» EXERCISE DETAILS
In the entries below, find the line with "(748, 463) = (646, 320): turquoise" and the line with "(843, 214) = (618, 165): none -> green bell". Reproduce those two lines and every line between them exactly, and nothing more.

» DATA TO USE
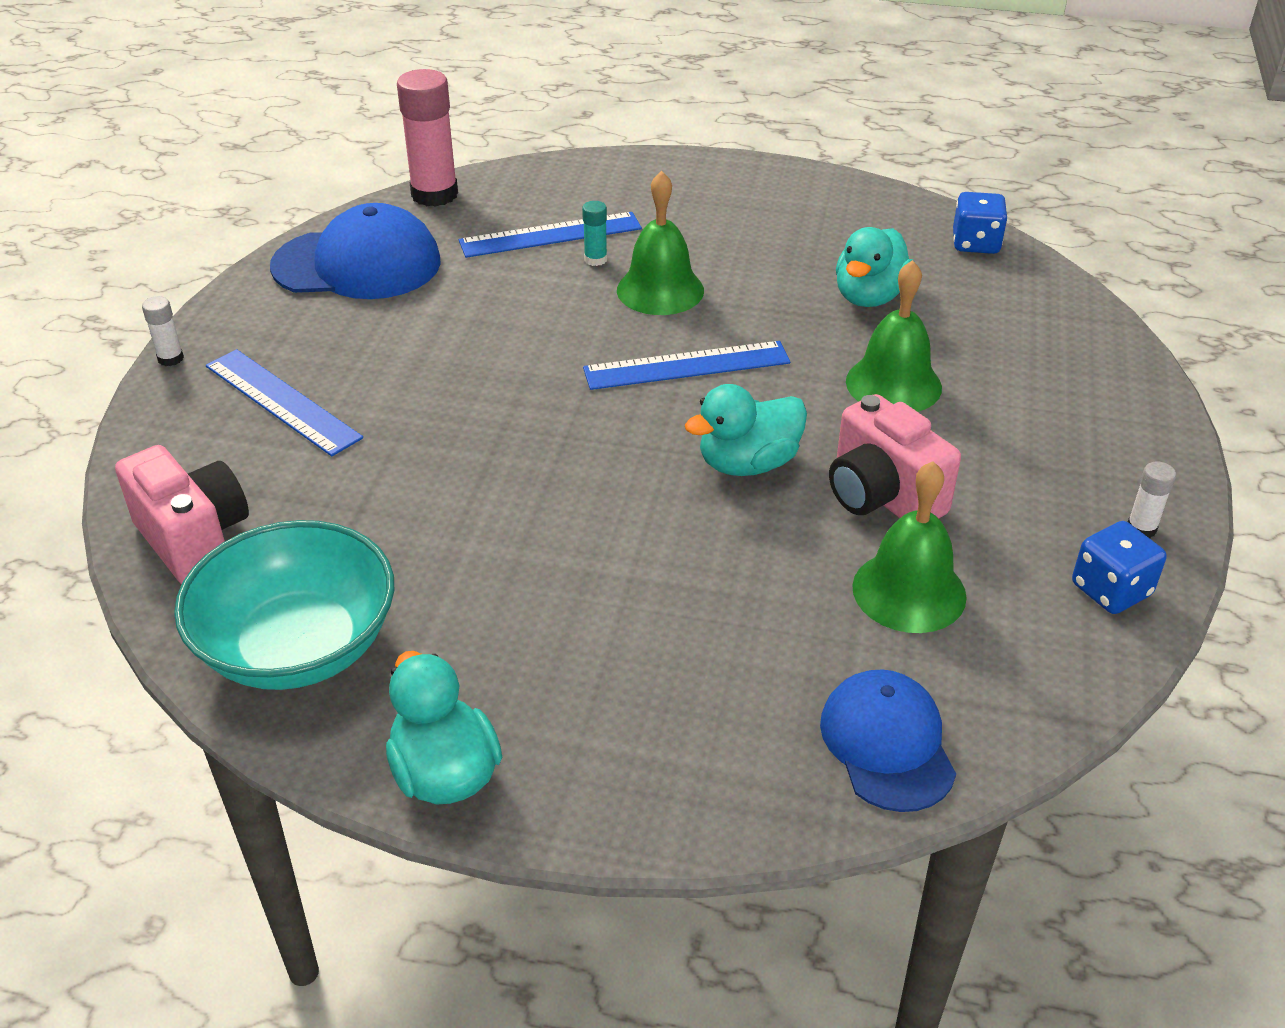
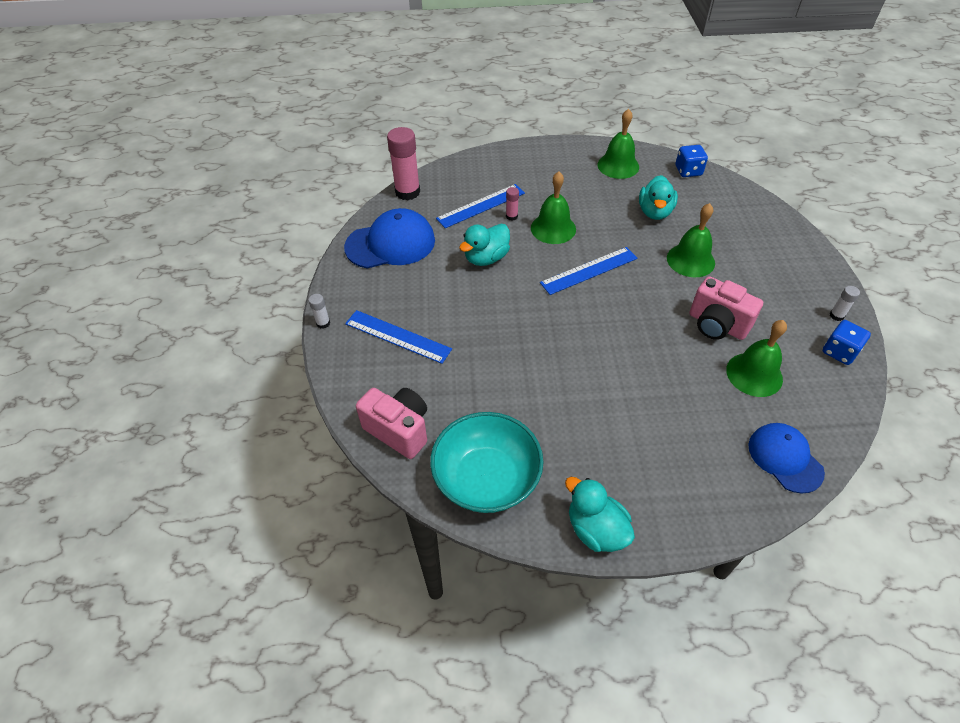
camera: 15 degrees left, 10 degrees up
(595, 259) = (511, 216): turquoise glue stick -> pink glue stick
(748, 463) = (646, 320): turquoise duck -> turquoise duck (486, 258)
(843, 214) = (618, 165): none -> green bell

--

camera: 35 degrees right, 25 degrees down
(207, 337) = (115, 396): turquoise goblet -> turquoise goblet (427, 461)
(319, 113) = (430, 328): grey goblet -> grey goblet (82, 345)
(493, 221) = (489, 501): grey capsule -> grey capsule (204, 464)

» OUTPUT OF THE EXERCISE
(748, 463) = (646, 320): turquoise duck -> turquoise duck (486, 258)
(843, 214) = (618, 165): none -> green bell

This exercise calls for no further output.